Dataset excerpts
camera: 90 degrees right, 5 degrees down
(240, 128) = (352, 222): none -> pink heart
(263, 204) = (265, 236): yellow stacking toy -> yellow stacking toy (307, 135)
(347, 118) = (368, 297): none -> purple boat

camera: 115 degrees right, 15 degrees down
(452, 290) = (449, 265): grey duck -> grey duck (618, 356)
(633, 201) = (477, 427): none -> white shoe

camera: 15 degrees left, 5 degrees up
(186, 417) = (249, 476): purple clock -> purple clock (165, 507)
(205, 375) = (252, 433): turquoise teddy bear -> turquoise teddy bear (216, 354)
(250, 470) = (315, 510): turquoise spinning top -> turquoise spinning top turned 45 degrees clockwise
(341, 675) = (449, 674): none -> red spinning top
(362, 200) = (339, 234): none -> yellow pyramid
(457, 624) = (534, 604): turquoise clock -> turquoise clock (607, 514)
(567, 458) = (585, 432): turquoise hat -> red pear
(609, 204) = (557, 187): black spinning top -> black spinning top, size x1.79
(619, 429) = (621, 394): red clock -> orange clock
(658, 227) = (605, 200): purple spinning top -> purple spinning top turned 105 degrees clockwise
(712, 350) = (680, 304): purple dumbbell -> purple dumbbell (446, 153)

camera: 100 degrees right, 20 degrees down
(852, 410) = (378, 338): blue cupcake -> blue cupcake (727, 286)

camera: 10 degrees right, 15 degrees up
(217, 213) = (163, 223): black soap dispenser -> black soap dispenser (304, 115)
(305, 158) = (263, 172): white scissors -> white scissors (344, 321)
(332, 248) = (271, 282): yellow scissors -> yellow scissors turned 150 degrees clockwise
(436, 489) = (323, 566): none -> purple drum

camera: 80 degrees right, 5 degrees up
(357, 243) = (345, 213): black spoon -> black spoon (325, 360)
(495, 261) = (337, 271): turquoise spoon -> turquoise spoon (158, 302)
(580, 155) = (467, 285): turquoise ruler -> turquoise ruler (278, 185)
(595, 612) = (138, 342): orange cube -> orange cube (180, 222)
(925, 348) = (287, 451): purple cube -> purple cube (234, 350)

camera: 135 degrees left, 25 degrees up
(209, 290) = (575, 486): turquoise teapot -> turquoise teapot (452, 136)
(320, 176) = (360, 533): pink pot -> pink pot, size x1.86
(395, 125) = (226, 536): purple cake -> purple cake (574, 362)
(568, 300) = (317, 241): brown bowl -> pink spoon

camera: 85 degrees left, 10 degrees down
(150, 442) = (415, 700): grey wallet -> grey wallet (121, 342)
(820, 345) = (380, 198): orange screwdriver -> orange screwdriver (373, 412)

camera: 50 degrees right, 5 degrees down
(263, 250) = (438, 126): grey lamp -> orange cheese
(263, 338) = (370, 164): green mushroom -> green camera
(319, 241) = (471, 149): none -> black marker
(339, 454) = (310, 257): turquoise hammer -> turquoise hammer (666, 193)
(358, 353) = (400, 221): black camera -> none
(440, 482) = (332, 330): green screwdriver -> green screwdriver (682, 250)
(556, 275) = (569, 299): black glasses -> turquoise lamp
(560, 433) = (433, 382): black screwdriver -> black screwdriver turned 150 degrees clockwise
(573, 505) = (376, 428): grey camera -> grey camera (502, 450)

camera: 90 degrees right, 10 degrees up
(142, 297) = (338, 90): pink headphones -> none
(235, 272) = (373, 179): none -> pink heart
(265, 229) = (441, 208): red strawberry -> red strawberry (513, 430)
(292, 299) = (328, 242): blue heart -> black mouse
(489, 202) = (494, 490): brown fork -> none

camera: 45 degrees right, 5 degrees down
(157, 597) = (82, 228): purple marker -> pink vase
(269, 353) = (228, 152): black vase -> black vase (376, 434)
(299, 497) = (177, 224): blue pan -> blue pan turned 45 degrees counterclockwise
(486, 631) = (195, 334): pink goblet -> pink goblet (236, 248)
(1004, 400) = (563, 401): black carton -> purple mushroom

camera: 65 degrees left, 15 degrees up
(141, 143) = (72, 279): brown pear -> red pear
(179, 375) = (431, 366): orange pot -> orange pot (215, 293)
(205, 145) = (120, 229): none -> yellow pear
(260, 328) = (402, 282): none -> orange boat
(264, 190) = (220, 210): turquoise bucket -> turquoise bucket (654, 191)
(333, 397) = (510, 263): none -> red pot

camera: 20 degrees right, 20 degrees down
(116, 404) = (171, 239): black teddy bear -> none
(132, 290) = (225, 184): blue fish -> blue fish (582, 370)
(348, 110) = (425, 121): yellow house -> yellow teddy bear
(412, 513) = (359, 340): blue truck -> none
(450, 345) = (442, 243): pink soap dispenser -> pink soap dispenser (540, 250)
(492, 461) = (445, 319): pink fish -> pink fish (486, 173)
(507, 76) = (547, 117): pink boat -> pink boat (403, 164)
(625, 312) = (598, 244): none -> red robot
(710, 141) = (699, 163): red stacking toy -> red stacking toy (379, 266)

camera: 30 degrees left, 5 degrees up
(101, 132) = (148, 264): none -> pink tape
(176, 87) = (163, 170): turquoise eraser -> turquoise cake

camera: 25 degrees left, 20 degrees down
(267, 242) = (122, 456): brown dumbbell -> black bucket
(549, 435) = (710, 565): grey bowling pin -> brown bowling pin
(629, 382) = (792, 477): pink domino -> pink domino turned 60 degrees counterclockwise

Instructions for the task | With the line that has "(495, 261) = (337, 271): turquoise" as the first and the line that has "(150, 442) = (415, 700): grey" as the last, repeat exactly that run of lines above and no more.

Answer to this exercise |
(495, 261) = (337, 271): turquoise spoon -> turquoise spoon (158, 302)
(580, 155) = (467, 285): turquoise ruler -> turquoise ruler (278, 185)
(595, 612) = (138, 342): orange cube -> orange cube (180, 222)
(925, 348) = (287, 451): purple cube -> purple cube (234, 350)

camera: 135 degrees left, 25 degrees up
(209, 290) = (575, 486): turquoise teapot -> turquoise teapot (452, 136)
(320, 176) = (360, 533): pink pot -> pink pot, size x1.86
(395, 125) = (226, 536): purple cake -> purple cake (574, 362)
(568, 300) = (317, 241): brown bowl -> pink spoon

camera: 85 degrees left, 10 degrees down
(150, 442) = (415, 700): grey wallet -> grey wallet (121, 342)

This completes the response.